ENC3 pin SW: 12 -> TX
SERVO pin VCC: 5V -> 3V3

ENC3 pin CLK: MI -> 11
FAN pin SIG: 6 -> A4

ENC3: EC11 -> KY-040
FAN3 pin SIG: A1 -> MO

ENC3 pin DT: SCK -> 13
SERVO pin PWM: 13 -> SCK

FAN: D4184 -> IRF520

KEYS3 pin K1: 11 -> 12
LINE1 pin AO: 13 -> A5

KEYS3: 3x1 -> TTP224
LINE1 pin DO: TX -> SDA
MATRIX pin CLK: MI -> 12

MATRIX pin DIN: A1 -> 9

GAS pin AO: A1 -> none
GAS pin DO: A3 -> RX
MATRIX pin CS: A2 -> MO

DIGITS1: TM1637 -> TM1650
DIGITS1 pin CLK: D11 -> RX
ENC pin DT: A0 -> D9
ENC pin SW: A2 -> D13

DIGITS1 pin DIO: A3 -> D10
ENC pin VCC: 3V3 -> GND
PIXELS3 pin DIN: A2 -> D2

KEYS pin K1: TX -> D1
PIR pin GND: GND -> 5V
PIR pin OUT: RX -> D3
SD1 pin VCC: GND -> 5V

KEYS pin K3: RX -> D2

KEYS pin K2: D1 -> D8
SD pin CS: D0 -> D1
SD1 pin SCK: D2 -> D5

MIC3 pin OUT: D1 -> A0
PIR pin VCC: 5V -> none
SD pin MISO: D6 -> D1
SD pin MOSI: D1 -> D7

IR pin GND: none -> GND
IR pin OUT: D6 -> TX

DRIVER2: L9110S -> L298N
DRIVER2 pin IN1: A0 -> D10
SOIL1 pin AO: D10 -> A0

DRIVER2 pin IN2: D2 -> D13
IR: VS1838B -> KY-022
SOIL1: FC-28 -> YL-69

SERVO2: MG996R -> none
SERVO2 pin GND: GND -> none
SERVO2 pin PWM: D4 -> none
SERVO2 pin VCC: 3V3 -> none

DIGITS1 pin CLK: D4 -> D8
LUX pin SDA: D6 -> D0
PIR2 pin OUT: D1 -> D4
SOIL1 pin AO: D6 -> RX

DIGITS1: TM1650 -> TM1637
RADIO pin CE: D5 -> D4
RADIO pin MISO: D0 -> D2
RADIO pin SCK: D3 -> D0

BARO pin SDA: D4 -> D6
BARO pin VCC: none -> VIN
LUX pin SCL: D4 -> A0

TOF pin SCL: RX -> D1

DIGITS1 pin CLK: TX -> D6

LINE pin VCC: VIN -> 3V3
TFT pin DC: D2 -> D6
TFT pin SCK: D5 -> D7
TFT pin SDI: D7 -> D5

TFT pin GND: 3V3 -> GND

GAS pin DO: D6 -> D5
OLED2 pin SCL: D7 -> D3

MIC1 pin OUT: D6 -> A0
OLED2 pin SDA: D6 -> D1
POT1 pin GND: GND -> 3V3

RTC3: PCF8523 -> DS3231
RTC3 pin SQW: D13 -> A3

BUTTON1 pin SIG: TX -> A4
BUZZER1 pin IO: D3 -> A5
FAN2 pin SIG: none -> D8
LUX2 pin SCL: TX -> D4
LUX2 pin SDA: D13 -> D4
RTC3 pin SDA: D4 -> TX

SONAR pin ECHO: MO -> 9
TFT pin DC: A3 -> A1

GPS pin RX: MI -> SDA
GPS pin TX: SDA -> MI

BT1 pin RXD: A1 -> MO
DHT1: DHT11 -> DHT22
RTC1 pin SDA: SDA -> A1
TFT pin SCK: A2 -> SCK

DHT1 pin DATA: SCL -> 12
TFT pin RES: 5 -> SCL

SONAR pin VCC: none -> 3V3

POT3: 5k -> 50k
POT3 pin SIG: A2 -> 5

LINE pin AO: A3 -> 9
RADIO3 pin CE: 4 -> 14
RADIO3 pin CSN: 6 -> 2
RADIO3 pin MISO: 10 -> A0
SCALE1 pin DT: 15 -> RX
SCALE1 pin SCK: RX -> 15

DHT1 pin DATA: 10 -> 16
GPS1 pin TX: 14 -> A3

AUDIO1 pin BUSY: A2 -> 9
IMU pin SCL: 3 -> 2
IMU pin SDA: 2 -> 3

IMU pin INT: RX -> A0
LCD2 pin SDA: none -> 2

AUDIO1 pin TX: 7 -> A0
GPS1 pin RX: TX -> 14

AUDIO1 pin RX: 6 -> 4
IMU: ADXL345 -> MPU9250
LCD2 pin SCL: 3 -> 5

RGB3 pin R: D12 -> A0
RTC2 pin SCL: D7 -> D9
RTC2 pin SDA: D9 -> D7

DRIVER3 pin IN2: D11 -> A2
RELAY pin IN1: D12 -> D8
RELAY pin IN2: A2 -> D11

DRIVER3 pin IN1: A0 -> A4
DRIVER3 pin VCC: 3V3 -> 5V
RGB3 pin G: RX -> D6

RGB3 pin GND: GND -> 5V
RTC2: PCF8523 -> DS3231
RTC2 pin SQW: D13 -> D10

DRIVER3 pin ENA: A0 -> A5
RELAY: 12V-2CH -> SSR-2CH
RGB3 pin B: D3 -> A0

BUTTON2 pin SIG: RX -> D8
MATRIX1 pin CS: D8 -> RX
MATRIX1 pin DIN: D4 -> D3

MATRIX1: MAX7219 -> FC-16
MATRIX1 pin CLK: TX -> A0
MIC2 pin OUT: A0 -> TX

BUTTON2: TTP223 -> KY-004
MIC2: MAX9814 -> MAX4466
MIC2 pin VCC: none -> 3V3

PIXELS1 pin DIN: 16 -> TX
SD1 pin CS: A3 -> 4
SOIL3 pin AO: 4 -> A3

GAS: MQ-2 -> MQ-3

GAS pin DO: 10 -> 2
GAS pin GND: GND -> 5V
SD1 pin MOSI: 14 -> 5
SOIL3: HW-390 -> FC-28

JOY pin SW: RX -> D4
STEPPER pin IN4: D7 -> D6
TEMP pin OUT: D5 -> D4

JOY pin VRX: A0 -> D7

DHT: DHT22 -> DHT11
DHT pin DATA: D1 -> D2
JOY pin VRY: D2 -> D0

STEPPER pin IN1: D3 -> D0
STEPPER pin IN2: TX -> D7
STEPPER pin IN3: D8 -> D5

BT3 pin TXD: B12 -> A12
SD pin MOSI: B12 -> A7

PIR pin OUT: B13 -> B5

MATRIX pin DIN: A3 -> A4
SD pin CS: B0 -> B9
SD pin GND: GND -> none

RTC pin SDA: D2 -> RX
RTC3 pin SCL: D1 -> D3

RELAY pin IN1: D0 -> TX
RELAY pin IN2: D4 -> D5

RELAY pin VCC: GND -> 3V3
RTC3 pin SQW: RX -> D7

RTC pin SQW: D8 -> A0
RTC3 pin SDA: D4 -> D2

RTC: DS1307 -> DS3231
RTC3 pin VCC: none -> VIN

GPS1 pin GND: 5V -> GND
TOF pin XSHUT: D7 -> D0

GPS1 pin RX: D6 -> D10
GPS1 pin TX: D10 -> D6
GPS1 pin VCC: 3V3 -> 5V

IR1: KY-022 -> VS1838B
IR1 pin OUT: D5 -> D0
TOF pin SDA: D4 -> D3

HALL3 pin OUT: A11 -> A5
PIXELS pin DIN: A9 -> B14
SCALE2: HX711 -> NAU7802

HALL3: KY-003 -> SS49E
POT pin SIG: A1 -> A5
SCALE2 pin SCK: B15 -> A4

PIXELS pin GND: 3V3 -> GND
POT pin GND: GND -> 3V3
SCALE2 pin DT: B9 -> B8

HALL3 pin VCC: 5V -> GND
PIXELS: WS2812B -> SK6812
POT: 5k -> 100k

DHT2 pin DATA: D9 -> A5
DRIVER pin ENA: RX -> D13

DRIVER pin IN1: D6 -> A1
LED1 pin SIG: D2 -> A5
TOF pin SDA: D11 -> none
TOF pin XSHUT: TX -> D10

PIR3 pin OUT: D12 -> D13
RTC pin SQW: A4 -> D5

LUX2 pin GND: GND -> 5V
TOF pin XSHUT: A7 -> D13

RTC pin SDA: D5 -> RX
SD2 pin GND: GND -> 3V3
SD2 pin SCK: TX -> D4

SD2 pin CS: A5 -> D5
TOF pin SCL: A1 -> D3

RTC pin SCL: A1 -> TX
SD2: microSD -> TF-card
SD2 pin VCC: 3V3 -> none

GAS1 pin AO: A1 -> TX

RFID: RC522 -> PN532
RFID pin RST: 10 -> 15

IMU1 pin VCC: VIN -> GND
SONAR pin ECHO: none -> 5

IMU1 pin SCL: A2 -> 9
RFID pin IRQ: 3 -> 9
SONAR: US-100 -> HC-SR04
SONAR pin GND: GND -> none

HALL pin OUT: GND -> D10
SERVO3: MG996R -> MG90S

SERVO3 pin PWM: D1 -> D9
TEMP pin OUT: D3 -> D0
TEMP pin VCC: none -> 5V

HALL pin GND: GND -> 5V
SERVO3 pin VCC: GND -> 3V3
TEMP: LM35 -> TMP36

========================================

Using the records above, copy word for word the line with "BUTTON1 pin SIG: TX -> A4", the line with "JOY pin VRY: D2 -> D0", and every line between them.

◆ **YOUR SOLUTION**:
BUTTON1 pin SIG: TX -> A4
BUZZER1 pin IO: D3 -> A5
FAN2 pin SIG: none -> D8
LUX2 pin SCL: TX -> D4
LUX2 pin SDA: D13 -> D4
RTC3 pin SDA: D4 -> TX

SONAR pin ECHO: MO -> 9
TFT pin DC: A3 -> A1

GPS pin RX: MI -> SDA
GPS pin TX: SDA -> MI

BT1 pin RXD: A1 -> MO
DHT1: DHT11 -> DHT22
RTC1 pin SDA: SDA -> A1
TFT pin SCK: A2 -> SCK

DHT1 pin DATA: SCL -> 12
TFT pin RES: 5 -> SCL

SONAR pin VCC: none -> 3V3

POT3: 5k -> 50k
POT3 pin SIG: A2 -> 5

LINE pin AO: A3 -> 9
RADIO3 pin CE: 4 -> 14
RADIO3 pin CSN: 6 -> 2
RADIO3 pin MISO: 10 -> A0
SCALE1 pin DT: 15 -> RX
SCALE1 pin SCK: RX -> 15

DHT1 pin DATA: 10 -> 16
GPS1 pin TX: 14 -> A3

AUDIO1 pin BUSY: A2 -> 9
IMU pin SCL: 3 -> 2
IMU pin SDA: 2 -> 3

IMU pin INT: RX -> A0
LCD2 pin SDA: none -> 2

AUDIO1 pin TX: 7 -> A0
GPS1 pin RX: TX -> 14

AUDIO1 pin RX: 6 -> 4
IMU: ADXL345 -> MPU9250
LCD2 pin SCL: 3 -> 5

RGB3 pin R: D12 -> A0
RTC2 pin SCL: D7 -> D9
RTC2 pin SDA: D9 -> D7

DRIVER3 pin IN2: D11 -> A2
RELAY pin IN1: D12 -> D8
RELAY pin IN2: A2 -> D11

DRIVER3 pin IN1: A0 -> A4
DRIVER3 pin VCC: 3V3 -> 5V
RGB3 pin G: RX -> D6

RGB3 pin GND: GND -> 5V
RTC2: PCF8523 -> DS3231
RTC2 pin SQW: D13 -> D10

DRIVER3 pin ENA: A0 -> A5
RELAY: 12V-2CH -> SSR-2CH
RGB3 pin B: D3 -> A0

BUTTON2 pin SIG: RX -> D8
MATRIX1 pin CS: D8 -> RX
MATRIX1 pin DIN: D4 -> D3

MATRIX1: MAX7219 -> FC-16
MATRIX1 pin CLK: TX -> A0
MIC2 pin OUT: A0 -> TX

BUTTON2: TTP223 -> KY-004
MIC2: MAX9814 -> MAX4466
MIC2 pin VCC: none -> 3V3

PIXELS1 pin DIN: 16 -> TX
SD1 pin CS: A3 -> 4
SOIL3 pin AO: 4 -> A3

GAS: MQ-2 -> MQ-3

GAS pin DO: 10 -> 2
GAS pin GND: GND -> 5V
SD1 pin MOSI: 14 -> 5
SOIL3: HW-390 -> FC-28

JOY pin SW: RX -> D4
STEPPER pin IN4: D7 -> D6
TEMP pin OUT: D5 -> D4

JOY pin VRX: A0 -> D7

DHT: DHT22 -> DHT11
DHT pin DATA: D1 -> D2
JOY pin VRY: D2 -> D0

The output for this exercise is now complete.